Given records.
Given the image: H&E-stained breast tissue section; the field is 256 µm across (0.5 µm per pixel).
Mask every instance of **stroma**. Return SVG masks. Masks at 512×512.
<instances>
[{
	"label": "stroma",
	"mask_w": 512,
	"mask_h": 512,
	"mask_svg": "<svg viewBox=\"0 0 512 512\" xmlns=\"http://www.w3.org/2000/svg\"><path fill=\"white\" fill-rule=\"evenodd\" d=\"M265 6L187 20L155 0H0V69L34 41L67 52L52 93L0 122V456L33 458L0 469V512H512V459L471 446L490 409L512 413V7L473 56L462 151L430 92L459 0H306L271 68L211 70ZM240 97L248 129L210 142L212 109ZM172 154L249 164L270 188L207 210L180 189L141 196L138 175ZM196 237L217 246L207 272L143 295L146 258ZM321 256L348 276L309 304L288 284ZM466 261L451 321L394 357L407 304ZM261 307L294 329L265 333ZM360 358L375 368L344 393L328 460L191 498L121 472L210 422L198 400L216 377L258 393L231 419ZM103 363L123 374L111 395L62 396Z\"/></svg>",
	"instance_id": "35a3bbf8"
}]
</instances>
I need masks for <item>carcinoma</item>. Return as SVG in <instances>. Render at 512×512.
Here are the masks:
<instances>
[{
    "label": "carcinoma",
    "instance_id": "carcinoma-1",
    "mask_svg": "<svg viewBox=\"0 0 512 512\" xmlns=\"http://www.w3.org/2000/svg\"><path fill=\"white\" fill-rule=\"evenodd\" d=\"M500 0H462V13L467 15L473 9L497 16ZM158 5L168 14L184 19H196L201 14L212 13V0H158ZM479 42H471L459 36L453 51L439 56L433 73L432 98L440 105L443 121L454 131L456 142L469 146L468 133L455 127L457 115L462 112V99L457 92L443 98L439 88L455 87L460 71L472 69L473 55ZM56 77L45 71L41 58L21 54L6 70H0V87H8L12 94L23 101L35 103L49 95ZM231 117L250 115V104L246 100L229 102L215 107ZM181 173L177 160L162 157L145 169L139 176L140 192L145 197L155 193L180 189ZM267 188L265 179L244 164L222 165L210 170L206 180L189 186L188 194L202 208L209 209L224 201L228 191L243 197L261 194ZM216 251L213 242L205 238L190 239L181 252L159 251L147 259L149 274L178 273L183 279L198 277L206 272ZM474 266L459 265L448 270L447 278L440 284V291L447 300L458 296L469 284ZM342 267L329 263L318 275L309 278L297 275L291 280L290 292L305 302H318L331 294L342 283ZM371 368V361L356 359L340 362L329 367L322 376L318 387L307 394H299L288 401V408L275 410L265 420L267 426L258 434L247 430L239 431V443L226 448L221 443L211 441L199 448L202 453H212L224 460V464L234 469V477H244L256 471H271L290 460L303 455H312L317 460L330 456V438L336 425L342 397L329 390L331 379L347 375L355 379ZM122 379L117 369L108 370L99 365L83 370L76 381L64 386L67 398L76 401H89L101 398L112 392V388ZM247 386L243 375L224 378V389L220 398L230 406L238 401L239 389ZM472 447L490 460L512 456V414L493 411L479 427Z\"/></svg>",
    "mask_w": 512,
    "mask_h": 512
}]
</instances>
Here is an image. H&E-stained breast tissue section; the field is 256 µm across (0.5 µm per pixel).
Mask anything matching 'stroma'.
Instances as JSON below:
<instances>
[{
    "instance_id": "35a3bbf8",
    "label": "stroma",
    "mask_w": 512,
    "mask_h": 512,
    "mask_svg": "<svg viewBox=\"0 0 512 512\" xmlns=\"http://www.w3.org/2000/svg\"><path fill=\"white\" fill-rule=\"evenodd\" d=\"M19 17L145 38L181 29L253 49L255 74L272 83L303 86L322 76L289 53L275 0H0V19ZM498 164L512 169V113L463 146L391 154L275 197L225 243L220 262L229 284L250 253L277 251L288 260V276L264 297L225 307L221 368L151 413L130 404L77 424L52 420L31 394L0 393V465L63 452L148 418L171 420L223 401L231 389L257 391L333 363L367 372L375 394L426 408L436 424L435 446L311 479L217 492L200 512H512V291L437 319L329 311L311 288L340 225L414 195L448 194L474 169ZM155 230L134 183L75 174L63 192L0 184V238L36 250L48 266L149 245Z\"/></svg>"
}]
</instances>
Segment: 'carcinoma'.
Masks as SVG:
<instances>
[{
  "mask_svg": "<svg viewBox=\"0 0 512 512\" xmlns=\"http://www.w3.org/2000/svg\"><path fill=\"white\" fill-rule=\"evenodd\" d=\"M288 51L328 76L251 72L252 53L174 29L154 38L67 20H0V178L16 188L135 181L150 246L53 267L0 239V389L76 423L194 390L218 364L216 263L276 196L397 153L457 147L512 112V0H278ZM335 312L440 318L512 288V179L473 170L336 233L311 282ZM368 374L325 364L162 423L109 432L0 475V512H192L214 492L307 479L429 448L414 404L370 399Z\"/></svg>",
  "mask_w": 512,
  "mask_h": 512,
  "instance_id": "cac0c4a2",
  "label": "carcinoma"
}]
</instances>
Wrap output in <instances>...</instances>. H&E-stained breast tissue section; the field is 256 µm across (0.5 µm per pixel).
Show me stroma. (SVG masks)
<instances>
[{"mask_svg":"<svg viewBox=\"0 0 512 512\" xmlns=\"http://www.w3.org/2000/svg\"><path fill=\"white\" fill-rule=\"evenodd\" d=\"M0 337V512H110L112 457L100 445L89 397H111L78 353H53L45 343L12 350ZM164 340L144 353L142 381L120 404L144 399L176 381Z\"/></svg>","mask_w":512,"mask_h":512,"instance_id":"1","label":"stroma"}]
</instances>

Instruction. Every line from the one containing "Show me stroma. (SVG masks)" through the end of the entries above must be echoed exactly, with both ends kept.

Final result.
Show me stroma. (SVG masks)
<instances>
[{"mask_svg":"<svg viewBox=\"0 0 512 512\" xmlns=\"http://www.w3.org/2000/svg\"><path fill=\"white\" fill-rule=\"evenodd\" d=\"M0 337V512H110L112 457L100 445L89 397H111L78 353H53L45 343L12 350ZM164 340L144 353L142 381L120 404L144 399L176 381Z\"/></svg>","mask_w":512,"mask_h":512,"instance_id":"1","label":"stroma"}]
</instances>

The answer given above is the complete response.